▶ _EXERCISE_
Exclude the pictures, then copy word for word the lines running from the beginning of the records through the line with "purple fish [525,460,574,487]".

▶ _INPUT DATA_

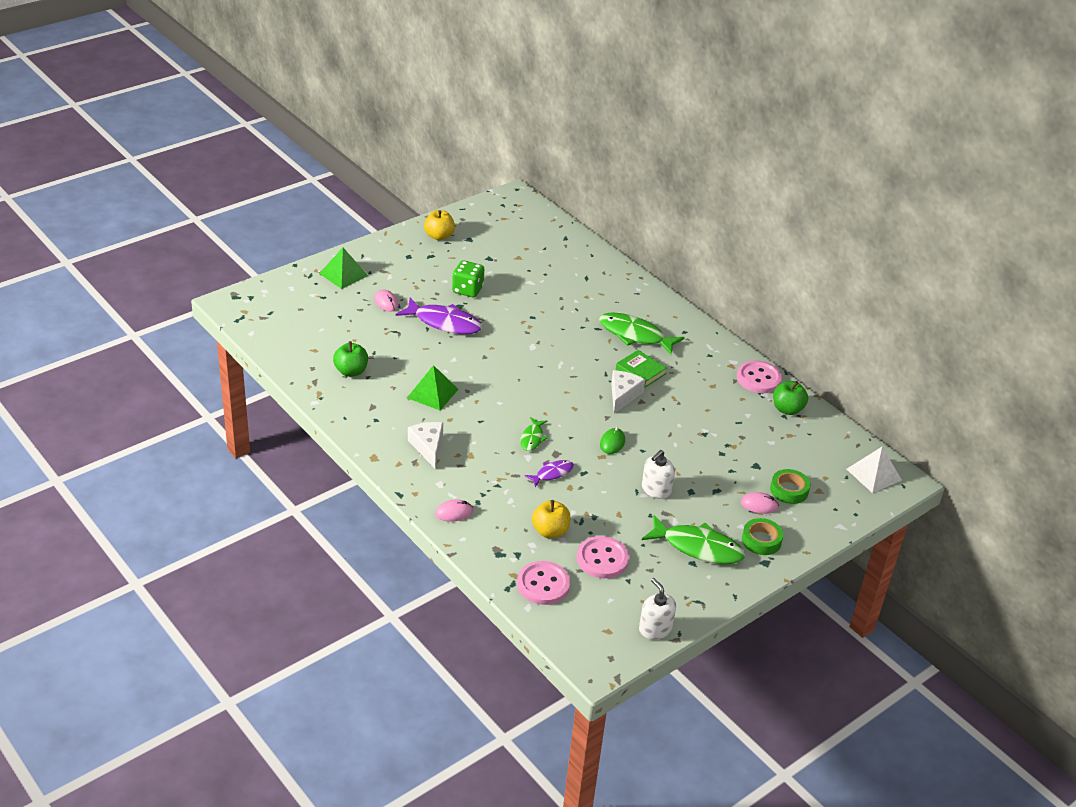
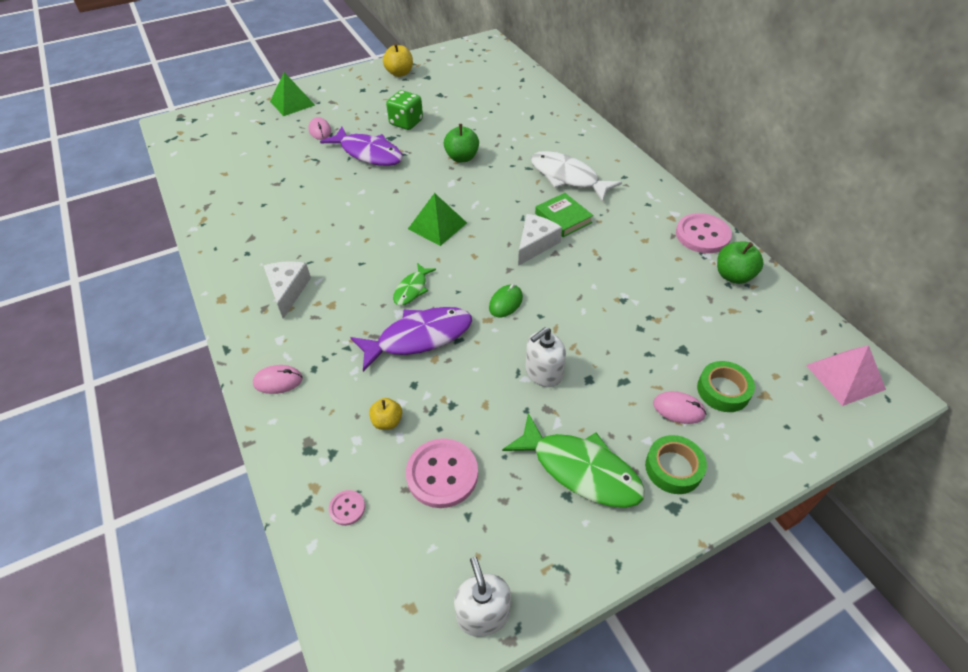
camera: 15 degrees right, 10 degrees up
green apple [333,341,368,377] -> green apple moved to [444,124,479,162]
green pyramid [407,365,459,410] -> green pyramid moved to [408,193,467,246]
pink button [517,561,570,605] -> pink button [329,490,365,526], size x0.48
purple fish [525,460,574,487] -> purple fish [350,307,472,372], size x1.88
yellow apple [532,500,570,538] -> yellow apple [369,398,402,430], size x0.64
green fish [599,312,685,355] -> white fish [531,151,622,202]
white pyramid [847,447,902,493] -> pink pyramid [806,345,886,406]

▶ _SOLUTION TO THIS TASK_
camera: 15 degrees right, 10 degrees up
green apple [333,341,368,377] -> green apple moved to [444,124,479,162]
green pyramid [407,365,459,410] -> green pyramid moved to [408,193,467,246]
pink button [517,561,570,605] -> pink button [329,490,365,526], size x0.48
purple fish [525,460,574,487] -> purple fish [350,307,472,372], size x1.88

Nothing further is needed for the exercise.